= Beginning of Section =

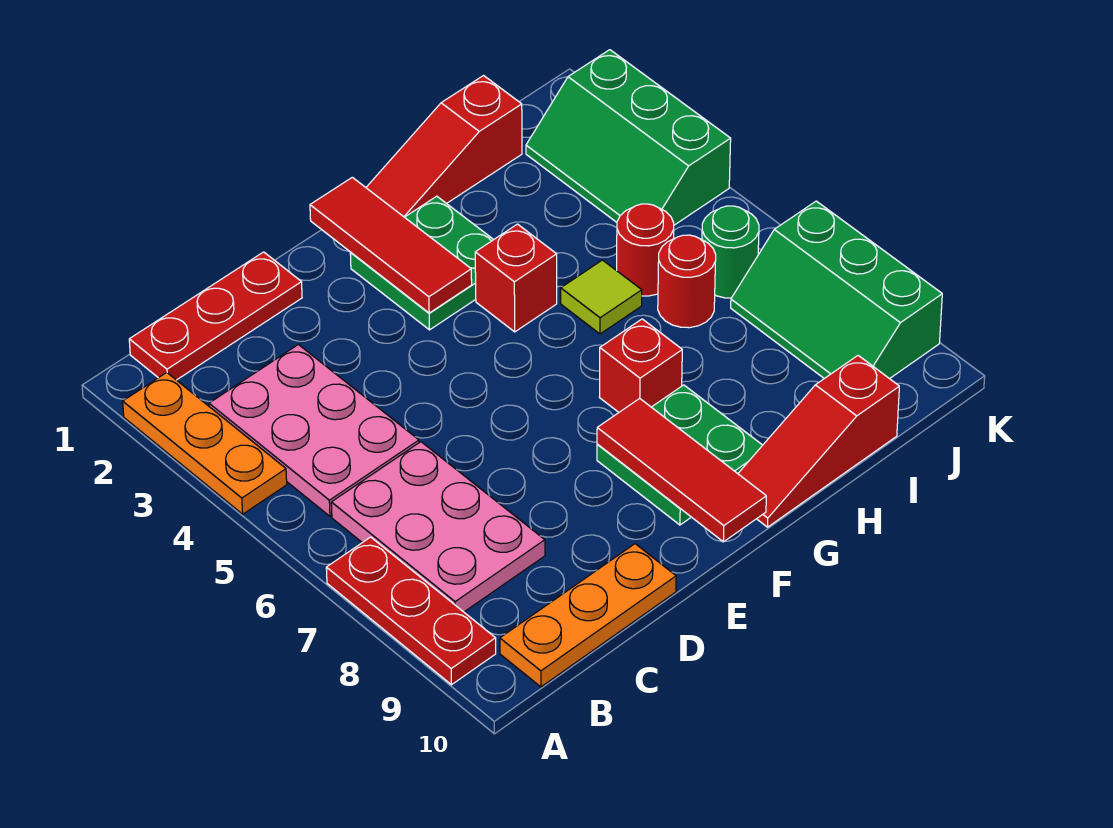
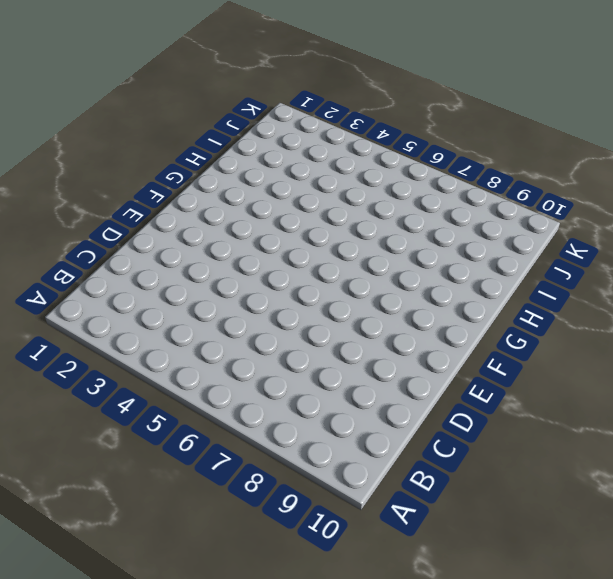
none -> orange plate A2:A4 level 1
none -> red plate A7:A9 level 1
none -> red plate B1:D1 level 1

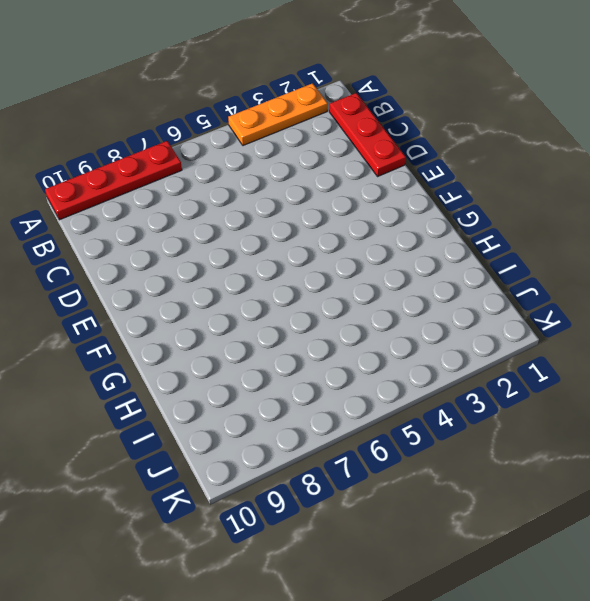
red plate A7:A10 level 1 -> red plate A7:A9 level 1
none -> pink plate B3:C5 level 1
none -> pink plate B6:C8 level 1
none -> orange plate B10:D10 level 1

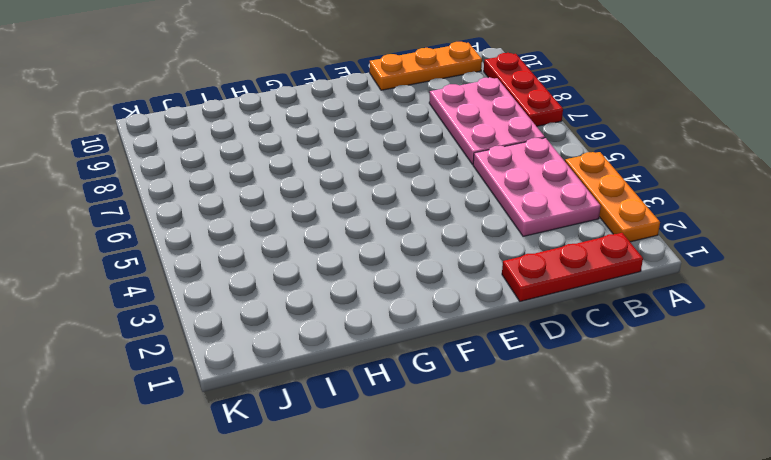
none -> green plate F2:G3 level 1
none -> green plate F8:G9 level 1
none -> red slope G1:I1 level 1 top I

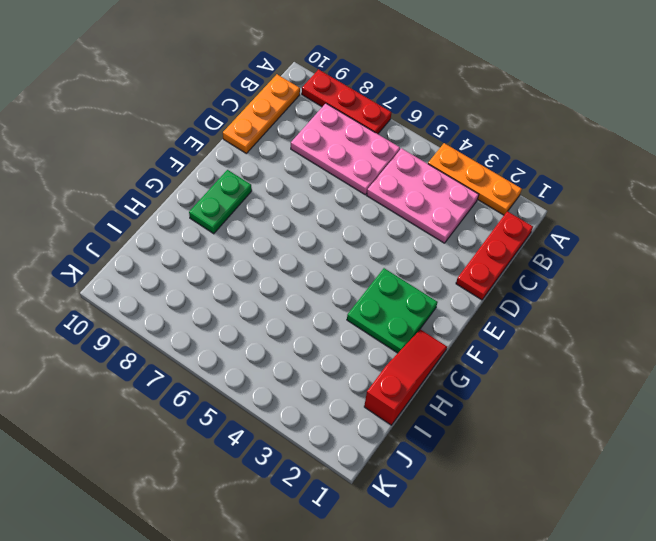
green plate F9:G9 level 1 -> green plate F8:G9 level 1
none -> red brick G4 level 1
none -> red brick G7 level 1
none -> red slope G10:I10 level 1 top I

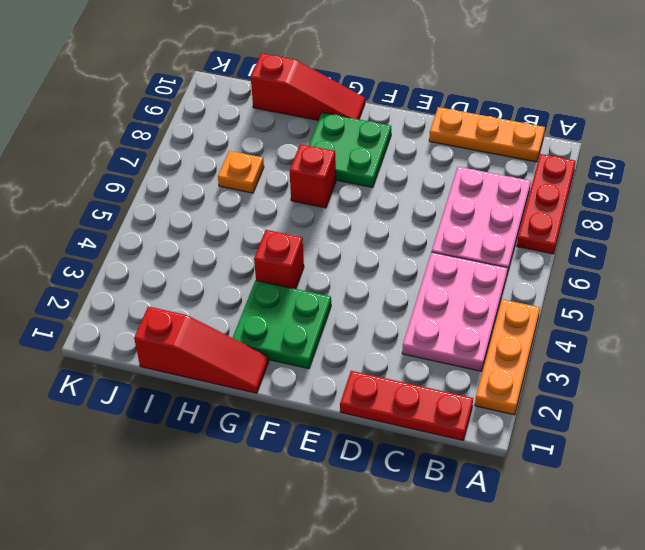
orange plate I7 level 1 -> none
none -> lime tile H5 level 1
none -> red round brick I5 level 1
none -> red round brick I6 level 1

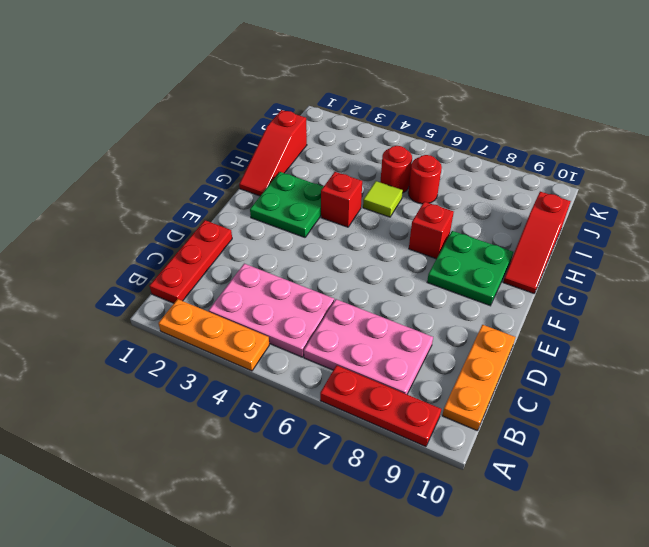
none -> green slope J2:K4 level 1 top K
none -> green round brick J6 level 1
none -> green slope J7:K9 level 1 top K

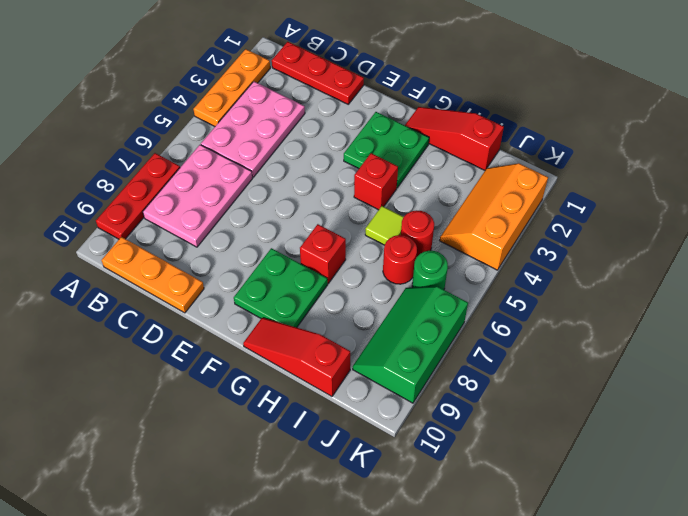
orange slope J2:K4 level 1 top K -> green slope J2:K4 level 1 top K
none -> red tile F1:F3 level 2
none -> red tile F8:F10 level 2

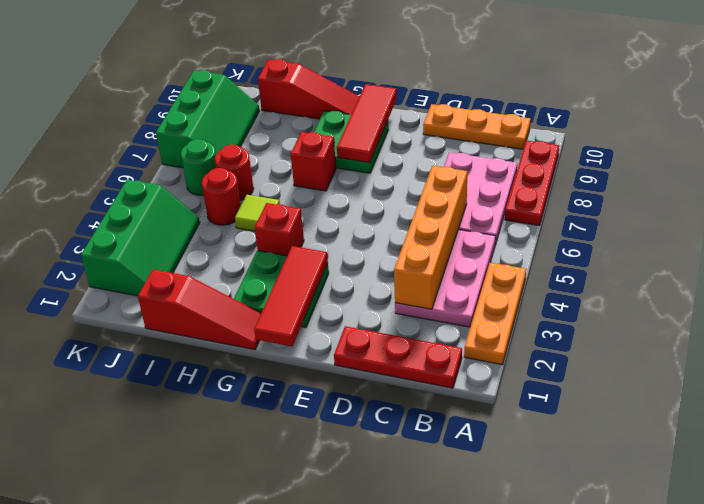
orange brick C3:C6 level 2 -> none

= End of Section =

#### TASK PROMPT
All lines above that contain "slope" are required in the answer.

#### TASK RESULT
none -> red slope G1:I1 level 1 top I
none -> red slope G10:I10 level 1 top I
none -> green slope J2:K4 level 1 top K
none -> green slope J7:K9 level 1 top K
orange slope J2:K4 level 1 top K -> green slope J2:K4 level 1 top K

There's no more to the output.